#### [Problem to solve]
Every entry needs to be reproduced exactly.

═════ Data for processing ═════

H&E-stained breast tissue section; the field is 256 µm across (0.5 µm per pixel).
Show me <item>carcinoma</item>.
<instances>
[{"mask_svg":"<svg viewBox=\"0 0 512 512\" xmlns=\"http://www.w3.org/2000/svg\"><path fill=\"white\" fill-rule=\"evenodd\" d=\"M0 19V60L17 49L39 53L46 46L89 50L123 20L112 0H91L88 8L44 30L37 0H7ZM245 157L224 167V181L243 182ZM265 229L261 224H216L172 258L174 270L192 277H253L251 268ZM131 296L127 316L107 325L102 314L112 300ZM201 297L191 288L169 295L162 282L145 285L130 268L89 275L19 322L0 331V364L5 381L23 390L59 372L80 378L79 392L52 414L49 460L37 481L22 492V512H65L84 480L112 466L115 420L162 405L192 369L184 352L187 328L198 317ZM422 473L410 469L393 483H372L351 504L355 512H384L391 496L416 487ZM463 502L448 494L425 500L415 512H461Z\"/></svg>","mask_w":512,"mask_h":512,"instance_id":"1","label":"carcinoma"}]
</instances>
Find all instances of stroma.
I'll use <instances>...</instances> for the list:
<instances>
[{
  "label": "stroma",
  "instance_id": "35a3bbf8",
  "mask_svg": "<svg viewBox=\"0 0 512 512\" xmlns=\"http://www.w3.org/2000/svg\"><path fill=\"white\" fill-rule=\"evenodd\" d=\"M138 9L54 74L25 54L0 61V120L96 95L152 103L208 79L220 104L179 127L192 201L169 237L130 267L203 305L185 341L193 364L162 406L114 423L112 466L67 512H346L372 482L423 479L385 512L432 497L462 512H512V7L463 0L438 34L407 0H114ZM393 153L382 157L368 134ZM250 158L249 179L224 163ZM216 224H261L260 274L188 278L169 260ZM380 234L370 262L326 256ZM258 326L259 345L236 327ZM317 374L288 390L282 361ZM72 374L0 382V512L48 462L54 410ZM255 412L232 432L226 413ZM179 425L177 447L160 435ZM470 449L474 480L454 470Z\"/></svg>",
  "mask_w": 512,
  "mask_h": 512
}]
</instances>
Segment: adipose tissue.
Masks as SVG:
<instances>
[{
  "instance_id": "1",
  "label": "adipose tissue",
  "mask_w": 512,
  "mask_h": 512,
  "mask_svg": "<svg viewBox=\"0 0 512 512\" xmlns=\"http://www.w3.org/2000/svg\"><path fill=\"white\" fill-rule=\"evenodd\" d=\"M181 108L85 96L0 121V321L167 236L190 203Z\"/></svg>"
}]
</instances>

═════

#### [Response for this exercise]
H&E-stained breast tissue section; the field is 256 µm across (0.5 µm per pixel).
Show me <item>carcinoma</item>.
<instances>
[{"mask_svg":"<svg viewBox=\"0 0 512 512\" xmlns=\"http://www.w3.org/2000/svg\"><path fill=\"white\" fill-rule=\"evenodd\" d=\"M0 19V60L17 49L39 53L46 46L89 50L123 20L112 0H91L88 8L44 30L37 0H7ZM245 157L224 167V181L243 182ZM265 229L261 224H216L172 258L174 270L192 277H253L251 268ZM131 296L127 316L107 325L102 314L112 300ZM201 297L191 288L169 295L162 282L145 285L130 268L89 275L19 322L0 331V364L5 381L23 390L59 372L80 378L79 392L52 414L49 460L37 481L22 492V512H65L84 480L112 466L115 420L162 405L192 369L184 352L187 328L198 317ZM422 473L410 469L393 483H372L351 504L355 512H384L391 496L416 487ZM463 502L448 494L425 500L415 512H461Z\"/></svg>","mask_w":512,"mask_h":512,"instance_id":"1","label":"carcinoma"}]
</instances>
Find all instances of stroma.
I'll use <instances>...</instances> for the list:
<instances>
[{
  "label": "stroma",
  "instance_id": "35a3bbf8",
  "mask_svg": "<svg viewBox=\"0 0 512 512\" xmlns=\"http://www.w3.org/2000/svg\"><path fill=\"white\" fill-rule=\"evenodd\" d=\"M138 9L54 74L25 54L0 61V120L96 95L152 103L208 79L220 104L179 127L192 201L169 237L130 267L203 305L185 341L193 364L162 406L114 423L112 466L67 512H346L372 482L423 479L385 512L432 497L462 512H512V7L463 0L438 34L407 0H114ZM393 153L382 157L368 134ZM250 158L249 179L224 163ZM216 224H261L260 274L188 278L169 260ZM380 234L370 262L326 256ZM258 326L259 345L236 327ZM317 374L288 390L282 361ZM72 374L0 382V512L48 462L54 410ZM255 412L232 432L226 413ZM179 425L177 447L160 435ZM470 449L474 480L454 470Z\"/></svg>",
  "mask_w": 512,
  "mask_h": 512
}]
</instances>
Segment: adipose tissue.
Masks as SVG:
<instances>
[{
  "instance_id": "1",
  "label": "adipose tissue",
  "mask_w": 512,
  "mask_h": 512,
  "mask_svg": "<svg viewBox=\"0 0 512 512\" xmlns=\"http://www.w3.org/2000/svg\"><path fill=\"white\" fill-rule=\"evenodd\" d=\"M181 108L85 96L0 121V321L167 236L190 203Z\"/></svg>"
}]
</instances>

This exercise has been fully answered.